TASK TO CARRY OUT
Please reproduce exactly, and only, the line containing "cyan rectangle: (364, 100)" and every line after it to the end of the records below, leaving out all pictures.

--------------------------------------------------

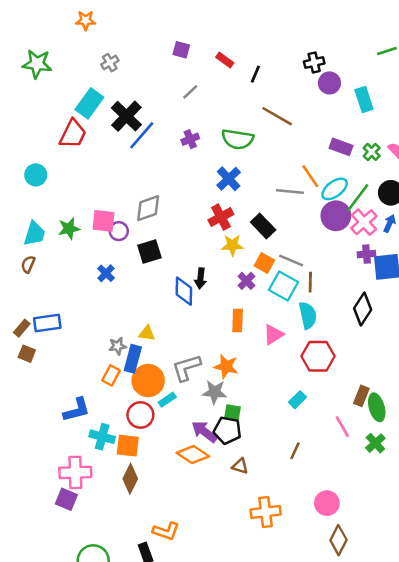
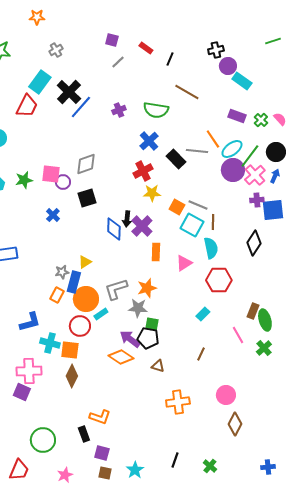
gray line: (190, 92) -> (118, 62), moved
cyan rectangle: (364, 100) -> (242, 81), moved, turned -36
black rectangle: (263, 226) -> (176, 159), moved
purple cross: (246, 281) -> (142, 226), moved, size x1.5
yellow triangle: (147, 333) -> (85, 262), turned -40
orange star: (226, 366) -> (147, 288), turned -30

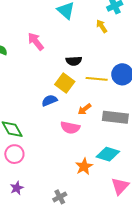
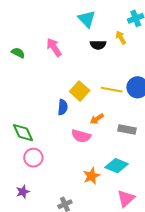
black semicircle: (74, 61) -> (98, 45), moved
blue semicircle: (49, 100) -> (63, 107), turned 112
gray rectangle: (115, 117) -> (127, 129), size x0.7
pink circle: (14, 154) -> (33, 158), moved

--------------------------------------------------

SOLUTION
cyan rectangle: (364, 100) -> (242, 81), moved, turned -36
black rectangle: (263, 226) -> (176, 159), moved
purple cross: (246, 281) -> (142, 226), moved, size x1.5
yellow triangle: (147, 333) -> (85, 262), turned -40
orange star: (226, 366) -> (147, 288), turned -30

black semicircle: (74, 61) -> (98, 45), moved
blue semicircle: (49, 100) -> (63, 107), turned 112
gray rectangle: (115, 117) -> (127, 129), size x0.7
pink circle: (14, 154) -> (33, 158), moved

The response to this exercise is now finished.